(Collected data entries)

************

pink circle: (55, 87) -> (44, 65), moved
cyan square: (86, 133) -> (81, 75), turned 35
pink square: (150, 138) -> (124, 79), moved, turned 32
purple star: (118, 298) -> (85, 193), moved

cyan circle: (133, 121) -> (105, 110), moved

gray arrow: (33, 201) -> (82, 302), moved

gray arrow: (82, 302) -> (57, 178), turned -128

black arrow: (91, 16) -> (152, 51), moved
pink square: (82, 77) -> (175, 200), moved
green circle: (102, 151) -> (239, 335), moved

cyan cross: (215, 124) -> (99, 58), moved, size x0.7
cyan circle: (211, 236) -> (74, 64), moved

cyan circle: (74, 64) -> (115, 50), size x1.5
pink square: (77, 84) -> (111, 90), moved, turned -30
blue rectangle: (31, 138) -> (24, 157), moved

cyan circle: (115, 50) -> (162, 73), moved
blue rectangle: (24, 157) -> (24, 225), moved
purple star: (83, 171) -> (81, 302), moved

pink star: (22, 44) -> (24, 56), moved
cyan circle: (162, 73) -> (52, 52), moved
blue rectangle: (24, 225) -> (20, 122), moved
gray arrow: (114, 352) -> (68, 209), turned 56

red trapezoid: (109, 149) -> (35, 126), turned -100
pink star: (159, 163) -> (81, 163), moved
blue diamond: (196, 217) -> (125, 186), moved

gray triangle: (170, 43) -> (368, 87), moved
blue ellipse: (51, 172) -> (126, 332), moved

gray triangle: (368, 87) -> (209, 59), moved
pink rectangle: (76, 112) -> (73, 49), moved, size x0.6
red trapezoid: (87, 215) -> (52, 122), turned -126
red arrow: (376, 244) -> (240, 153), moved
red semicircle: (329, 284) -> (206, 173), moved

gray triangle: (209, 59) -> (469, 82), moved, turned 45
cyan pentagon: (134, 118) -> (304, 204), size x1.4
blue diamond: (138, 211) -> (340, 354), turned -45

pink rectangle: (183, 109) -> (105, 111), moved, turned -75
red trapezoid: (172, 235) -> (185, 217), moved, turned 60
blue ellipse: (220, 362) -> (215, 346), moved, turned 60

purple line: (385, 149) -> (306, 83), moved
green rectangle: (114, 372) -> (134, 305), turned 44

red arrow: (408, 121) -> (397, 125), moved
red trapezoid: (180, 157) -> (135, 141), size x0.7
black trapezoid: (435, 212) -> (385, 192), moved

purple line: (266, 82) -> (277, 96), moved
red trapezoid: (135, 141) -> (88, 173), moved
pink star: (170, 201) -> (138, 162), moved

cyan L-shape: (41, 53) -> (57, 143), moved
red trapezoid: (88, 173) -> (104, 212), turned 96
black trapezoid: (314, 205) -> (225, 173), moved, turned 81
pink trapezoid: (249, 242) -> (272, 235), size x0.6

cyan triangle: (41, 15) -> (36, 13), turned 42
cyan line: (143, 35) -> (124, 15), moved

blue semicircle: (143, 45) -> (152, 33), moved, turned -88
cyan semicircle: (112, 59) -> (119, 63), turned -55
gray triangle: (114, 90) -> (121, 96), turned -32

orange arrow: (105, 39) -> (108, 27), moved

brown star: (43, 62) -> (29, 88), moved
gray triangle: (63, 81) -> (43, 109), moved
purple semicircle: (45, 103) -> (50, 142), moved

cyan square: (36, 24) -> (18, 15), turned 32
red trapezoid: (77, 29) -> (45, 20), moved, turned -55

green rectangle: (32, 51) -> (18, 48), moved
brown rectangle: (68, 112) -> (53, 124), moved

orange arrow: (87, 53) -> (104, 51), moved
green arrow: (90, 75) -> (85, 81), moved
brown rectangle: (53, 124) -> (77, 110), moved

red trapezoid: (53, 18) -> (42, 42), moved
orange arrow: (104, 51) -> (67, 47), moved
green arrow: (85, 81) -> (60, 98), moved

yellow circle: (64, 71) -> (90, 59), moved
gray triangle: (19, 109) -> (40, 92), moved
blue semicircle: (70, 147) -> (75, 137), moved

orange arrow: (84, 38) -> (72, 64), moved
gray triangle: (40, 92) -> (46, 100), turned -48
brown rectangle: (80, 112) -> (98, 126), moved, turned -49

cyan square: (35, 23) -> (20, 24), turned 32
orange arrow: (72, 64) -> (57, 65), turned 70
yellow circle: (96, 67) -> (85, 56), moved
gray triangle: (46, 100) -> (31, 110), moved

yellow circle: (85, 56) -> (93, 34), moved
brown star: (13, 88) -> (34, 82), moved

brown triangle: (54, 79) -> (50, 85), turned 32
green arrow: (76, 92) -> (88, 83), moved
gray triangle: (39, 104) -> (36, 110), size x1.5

************

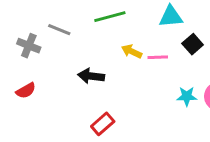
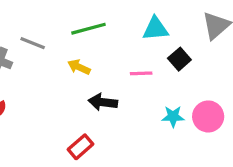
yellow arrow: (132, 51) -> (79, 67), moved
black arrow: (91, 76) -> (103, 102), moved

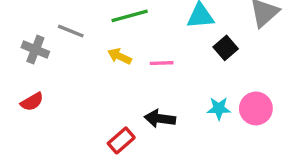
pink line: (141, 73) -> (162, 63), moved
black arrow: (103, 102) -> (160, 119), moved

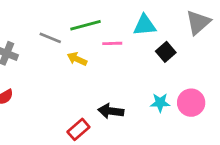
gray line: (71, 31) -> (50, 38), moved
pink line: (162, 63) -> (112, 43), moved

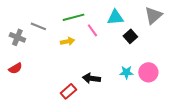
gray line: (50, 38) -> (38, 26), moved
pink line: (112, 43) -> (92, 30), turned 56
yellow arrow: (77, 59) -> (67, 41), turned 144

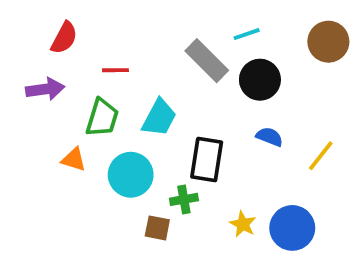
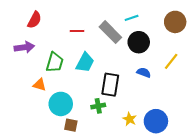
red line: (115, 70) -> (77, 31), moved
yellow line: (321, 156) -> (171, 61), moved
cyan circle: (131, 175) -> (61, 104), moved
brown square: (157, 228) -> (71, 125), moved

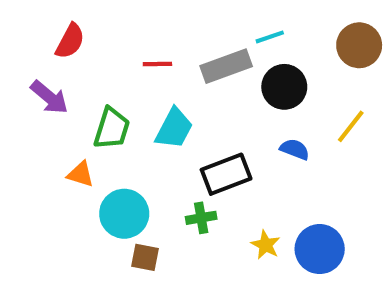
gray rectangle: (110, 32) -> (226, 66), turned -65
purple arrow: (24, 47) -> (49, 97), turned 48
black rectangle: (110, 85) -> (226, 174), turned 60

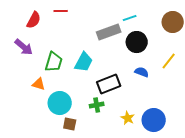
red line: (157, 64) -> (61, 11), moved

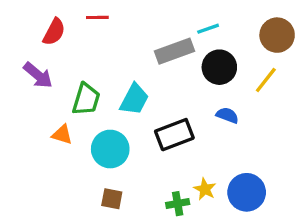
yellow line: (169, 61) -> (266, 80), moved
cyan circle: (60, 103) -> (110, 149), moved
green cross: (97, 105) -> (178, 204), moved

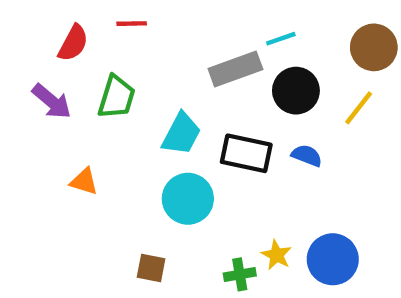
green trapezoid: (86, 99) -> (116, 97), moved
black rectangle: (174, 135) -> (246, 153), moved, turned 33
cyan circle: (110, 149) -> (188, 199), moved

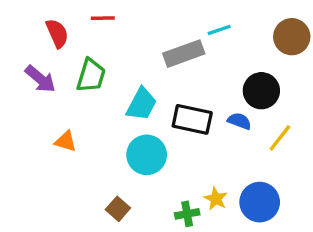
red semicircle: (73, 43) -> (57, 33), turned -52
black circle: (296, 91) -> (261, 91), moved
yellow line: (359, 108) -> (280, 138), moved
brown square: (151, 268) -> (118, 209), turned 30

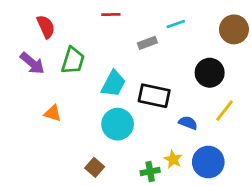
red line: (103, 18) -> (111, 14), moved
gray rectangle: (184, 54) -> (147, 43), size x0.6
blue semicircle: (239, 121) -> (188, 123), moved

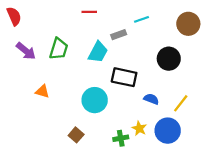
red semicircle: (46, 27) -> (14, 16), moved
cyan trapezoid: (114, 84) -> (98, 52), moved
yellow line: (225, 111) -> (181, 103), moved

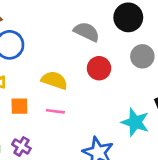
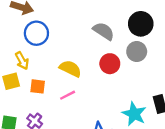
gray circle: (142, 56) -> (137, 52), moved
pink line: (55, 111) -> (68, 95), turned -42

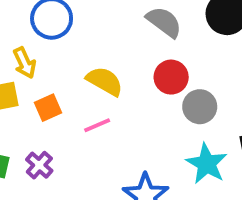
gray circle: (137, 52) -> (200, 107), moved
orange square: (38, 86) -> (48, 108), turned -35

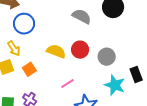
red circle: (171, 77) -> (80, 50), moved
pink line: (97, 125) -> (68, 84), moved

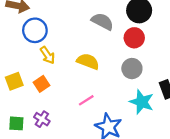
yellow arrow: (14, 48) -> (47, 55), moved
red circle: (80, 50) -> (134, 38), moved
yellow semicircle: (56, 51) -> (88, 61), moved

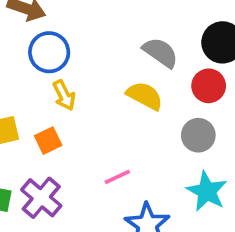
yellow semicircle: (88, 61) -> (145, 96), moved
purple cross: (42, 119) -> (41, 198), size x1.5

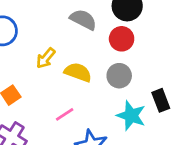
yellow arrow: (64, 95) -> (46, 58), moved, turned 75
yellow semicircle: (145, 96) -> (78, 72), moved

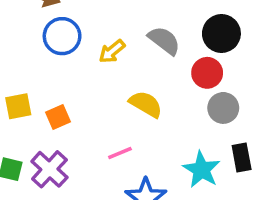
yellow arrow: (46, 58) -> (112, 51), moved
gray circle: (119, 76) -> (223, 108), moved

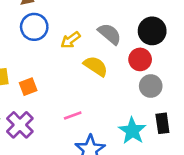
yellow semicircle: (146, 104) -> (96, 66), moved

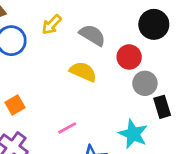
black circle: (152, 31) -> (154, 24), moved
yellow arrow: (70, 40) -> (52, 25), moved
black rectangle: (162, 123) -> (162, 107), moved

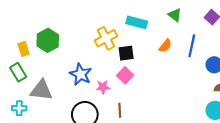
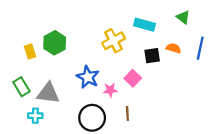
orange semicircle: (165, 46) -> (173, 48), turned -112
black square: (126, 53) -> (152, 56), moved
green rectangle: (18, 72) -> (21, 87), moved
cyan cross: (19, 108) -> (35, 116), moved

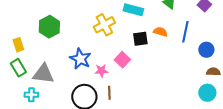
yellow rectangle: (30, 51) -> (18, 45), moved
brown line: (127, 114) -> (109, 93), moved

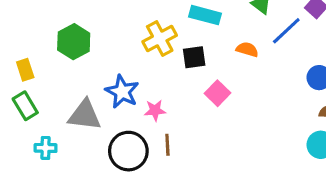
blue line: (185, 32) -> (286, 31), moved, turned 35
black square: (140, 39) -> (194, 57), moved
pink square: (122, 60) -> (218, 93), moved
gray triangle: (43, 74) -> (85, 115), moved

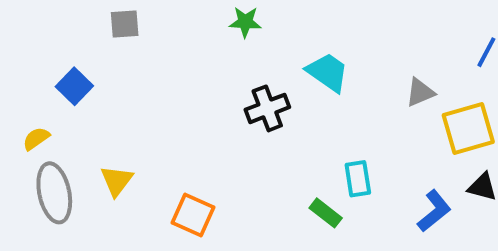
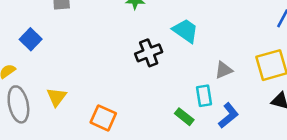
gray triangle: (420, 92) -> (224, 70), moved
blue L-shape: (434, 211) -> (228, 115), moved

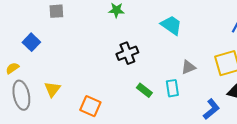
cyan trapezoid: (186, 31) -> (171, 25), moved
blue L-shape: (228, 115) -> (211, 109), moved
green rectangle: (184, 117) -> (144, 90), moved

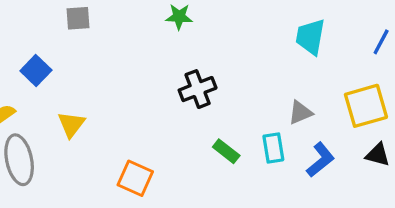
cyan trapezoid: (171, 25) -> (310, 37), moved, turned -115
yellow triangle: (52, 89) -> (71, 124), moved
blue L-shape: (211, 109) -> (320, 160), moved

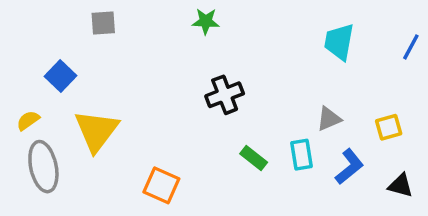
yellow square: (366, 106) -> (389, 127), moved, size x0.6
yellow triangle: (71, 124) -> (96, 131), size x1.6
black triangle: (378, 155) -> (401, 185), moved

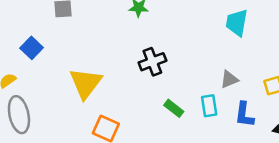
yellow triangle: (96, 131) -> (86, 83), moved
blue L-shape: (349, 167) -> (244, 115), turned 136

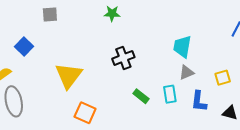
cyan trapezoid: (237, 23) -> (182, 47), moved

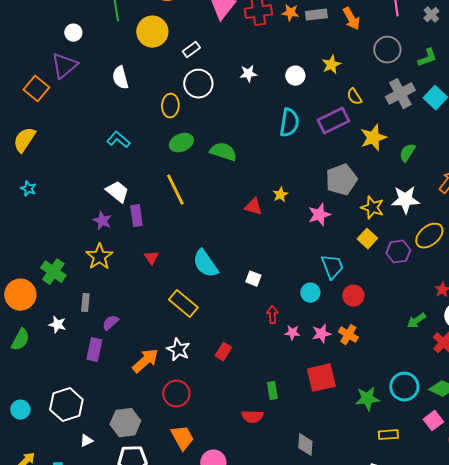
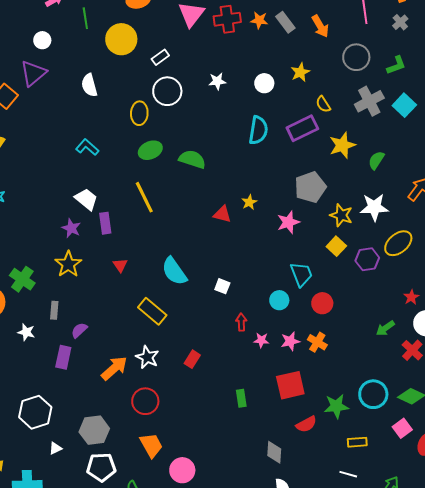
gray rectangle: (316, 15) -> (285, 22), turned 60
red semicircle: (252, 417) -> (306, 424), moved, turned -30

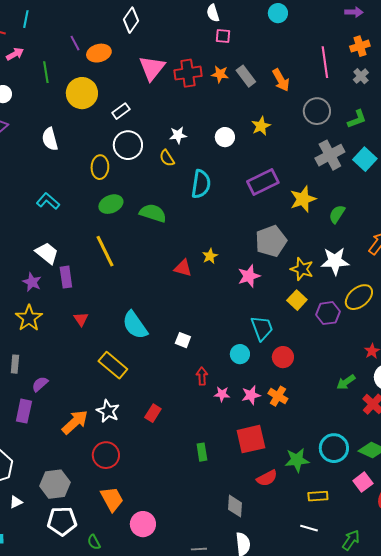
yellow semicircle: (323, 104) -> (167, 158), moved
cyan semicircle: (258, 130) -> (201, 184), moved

************

(Request):
Copy out, exactly and alone, the lines of the entries above between the ones holding "brown star: (43, 62) -> (29, 88), moved" and "brown rectangle: (53, 124)", inclusive.

(Response to the task):
brown star: (43, 62) -> (29, 88), moved
gray triangle: (63, 81) -> (43, 109), moved
purple semicircle: (45, 103) -> (50, 142), moved

cyan square: (36, 24) -> (18, 15), turned 32
red trapezoid: (77, 29) -> (45, 20), moved, turned -55

green rectangle: (32, 51) -> (18, 48), moved
brown rectangle: (68, 112) -> (53, 124), moved

orange arrow: (87, 53) -> (104, 51), moved
green arrow: (90, 75) -> (85, 81), moved
brown rectangle: (53, 124) -> (77, 110), moved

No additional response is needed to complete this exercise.